### Activity
In the entries below, find the line containing "R14: 22 (SUM, VE) -> none". Write out that line and all lines after it, exactly, and nothing else.
++++ Data for this task ++++
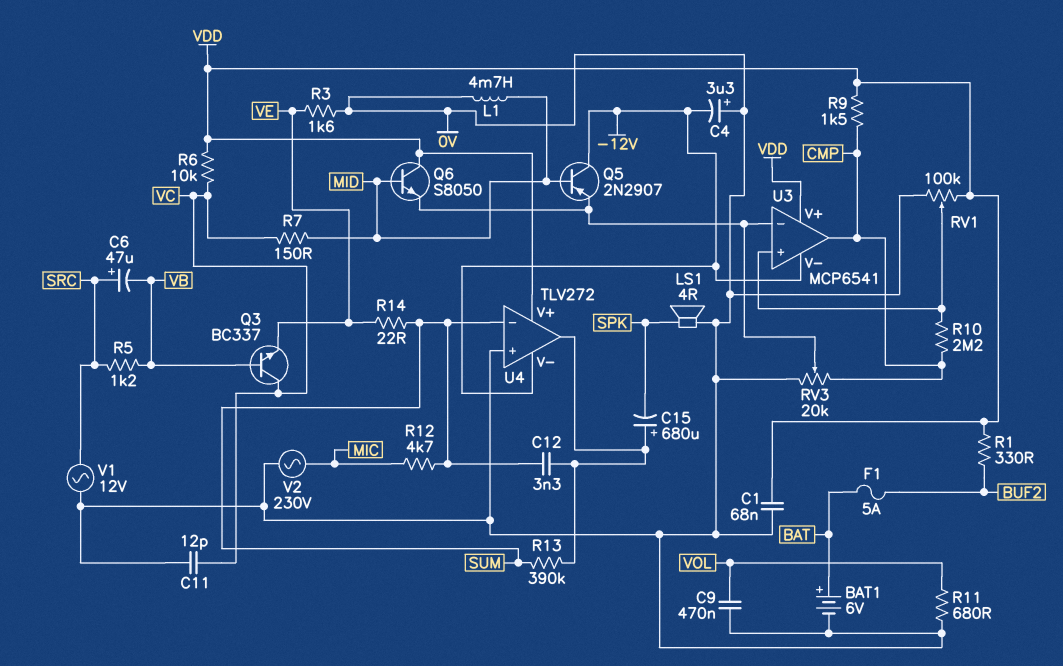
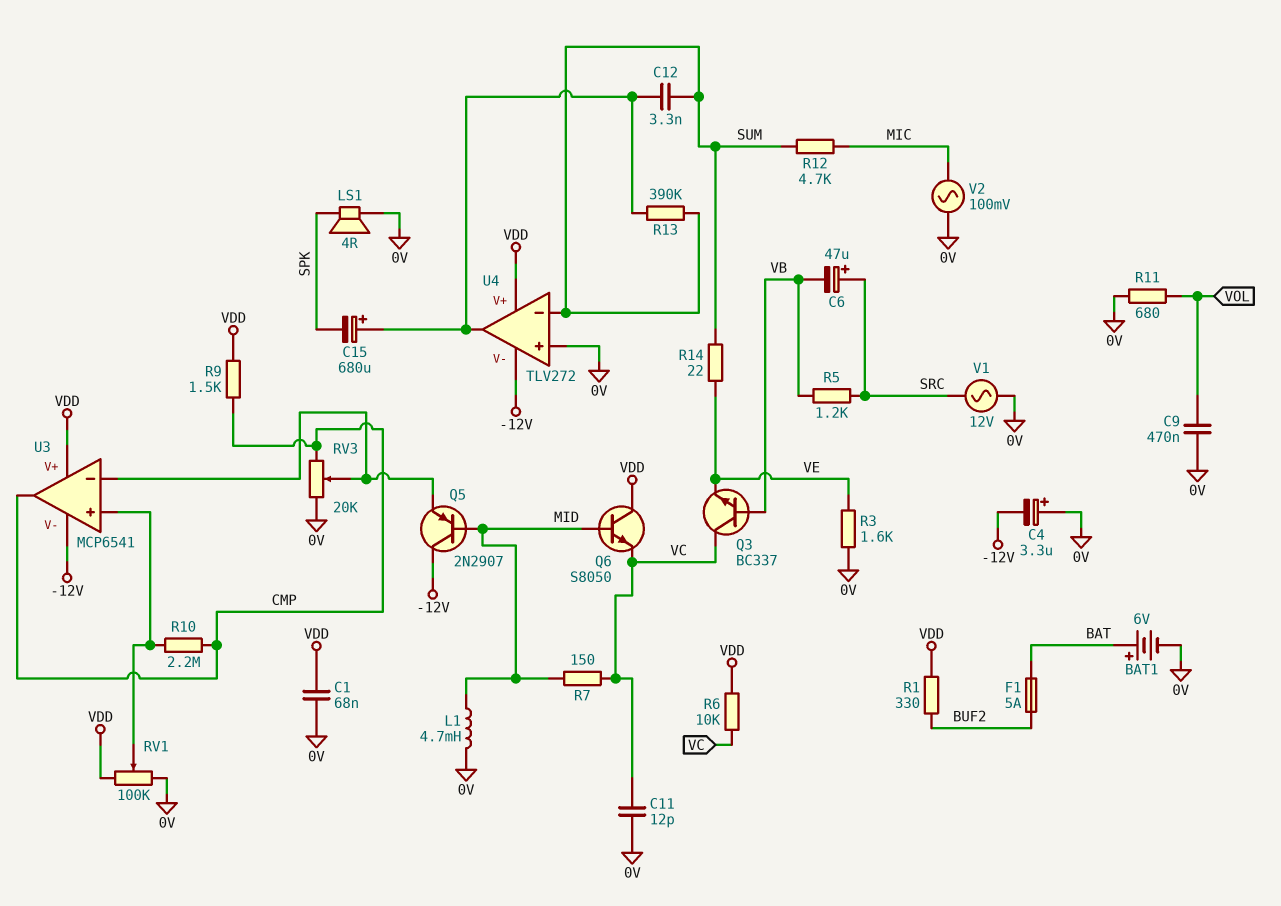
Q6: NPN S8050 (B MID, C VDD, E U3/in-) -> NPN S8050 (B MID, C VDD, E VC)
V2: AC 230V (0V, MIC) -> AC 100mV (0V, MIC)

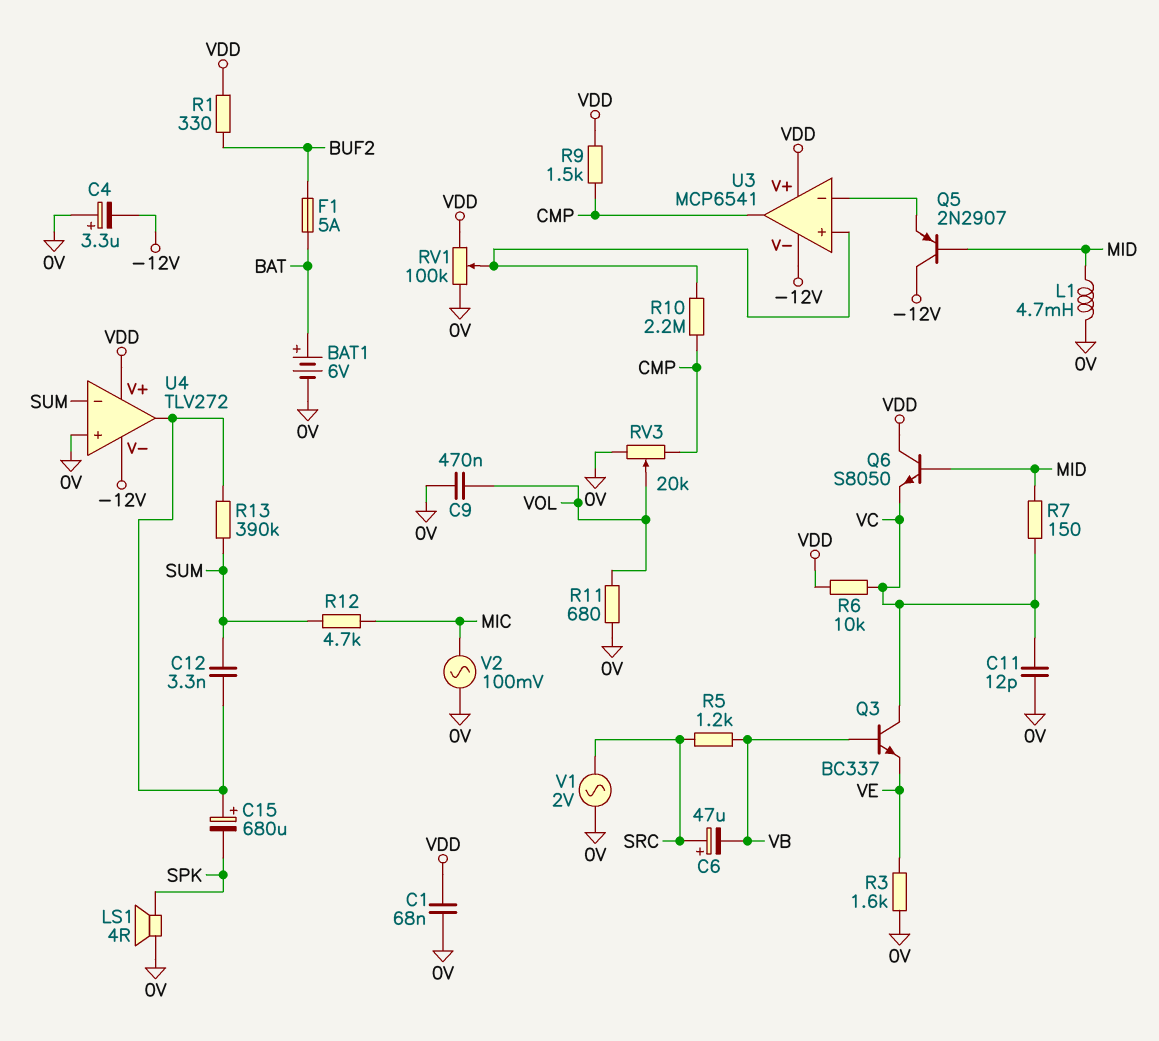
R14: 22 (SUM, VE) -> none
RV3: 20k (0V, CMP, wiper U3/in-) -> 20k (0V, CMP, wiper VOL)
V1: AC 12V (0V, SRC) -> AC 2V (0V, SRC)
++++
### Your response
R14: 22 (SUM, VE) -> none
RV3: 20k (0V, CMP, wiper U3/in-) -> 20k (0V, CMP, wiper VOL)
V1: AC 12V (0V, SRC) -> AC 2V (0V, SRC)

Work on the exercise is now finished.